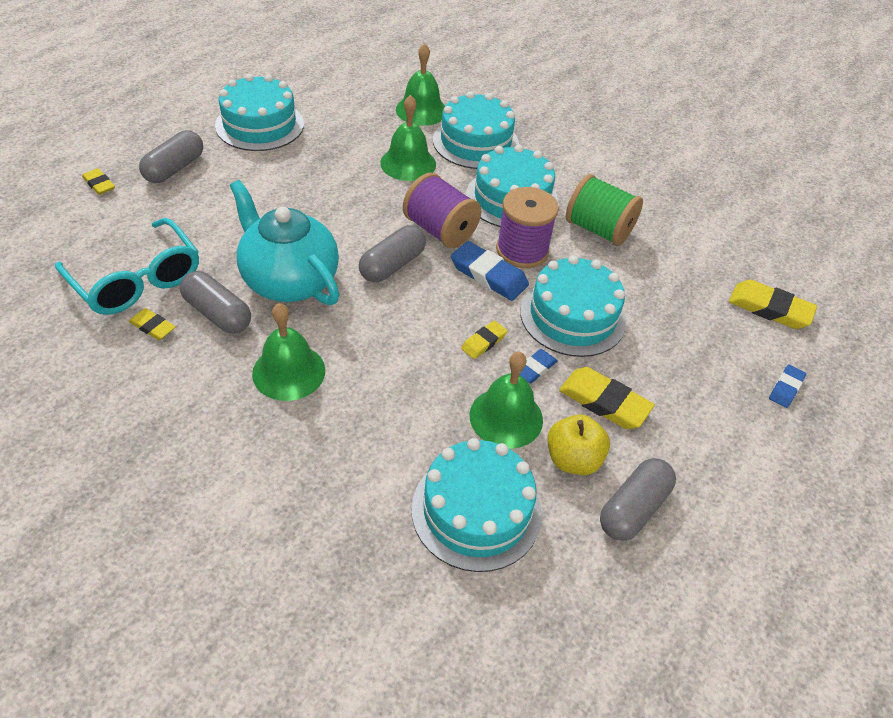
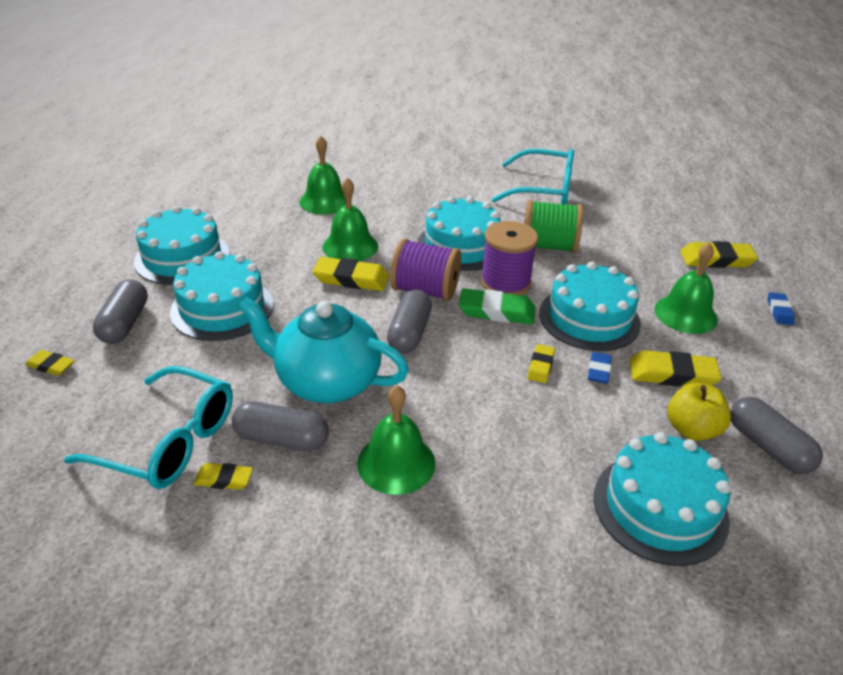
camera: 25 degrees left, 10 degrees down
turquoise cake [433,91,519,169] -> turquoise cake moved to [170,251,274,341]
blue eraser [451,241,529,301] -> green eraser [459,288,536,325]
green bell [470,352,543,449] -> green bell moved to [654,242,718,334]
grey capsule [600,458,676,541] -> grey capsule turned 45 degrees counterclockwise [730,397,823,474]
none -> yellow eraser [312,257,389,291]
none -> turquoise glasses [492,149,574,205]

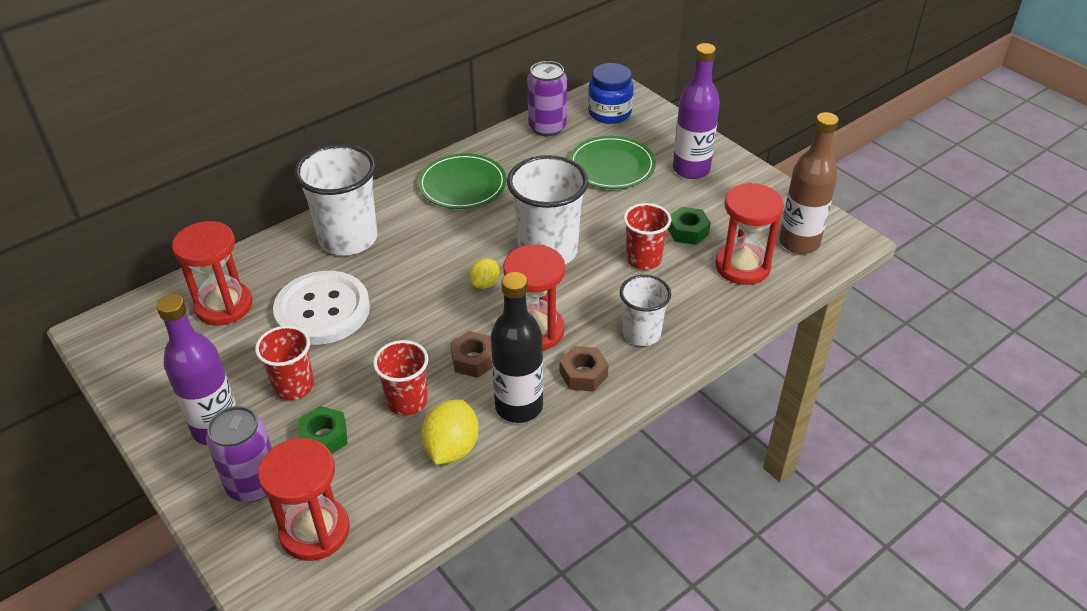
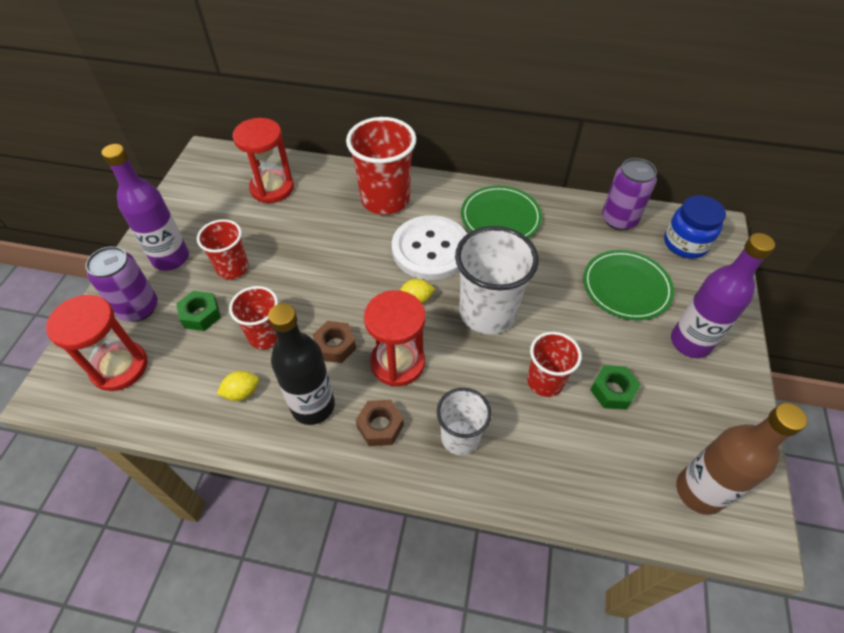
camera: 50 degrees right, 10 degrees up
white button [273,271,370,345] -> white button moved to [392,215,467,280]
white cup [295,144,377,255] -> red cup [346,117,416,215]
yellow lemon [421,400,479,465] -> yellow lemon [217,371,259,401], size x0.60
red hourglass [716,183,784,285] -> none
========================================================================
- [The task]
Every line above should be retyped exactly; the pictures do not belong in the copy.

- [Result of the exercise]
camera: 25 degrees left, 10 degrees down
turquoise cake [433,91,519,169] -> turquoise cake moved to [170,251,274,341]
blue eraser [451,241,529,301] -> green eraser [459,288,536,325]
green bell [470,352,543,449] -> green bell moved to [654,242,718,334]
grey capsule [600,458,676,541] -> grey capsule turned 45 degrees counterclockwise [730,397,823,474]
none -> yellow eraser [312,257,389,291]
none -> turquoise glasses [492,149,574,205]

camera: 50 degrees right, 10 degrees up
white button [273,271,370,345] -> white button moved to [392,215,467,280]
white cup [295,144,377,255] -> red cup [346,117,416,215]
yellow lemon [421,400,479,465] -> yellow lemon [217,371,259,401], size x0.60
red hourglass [716,183,784,285] -> none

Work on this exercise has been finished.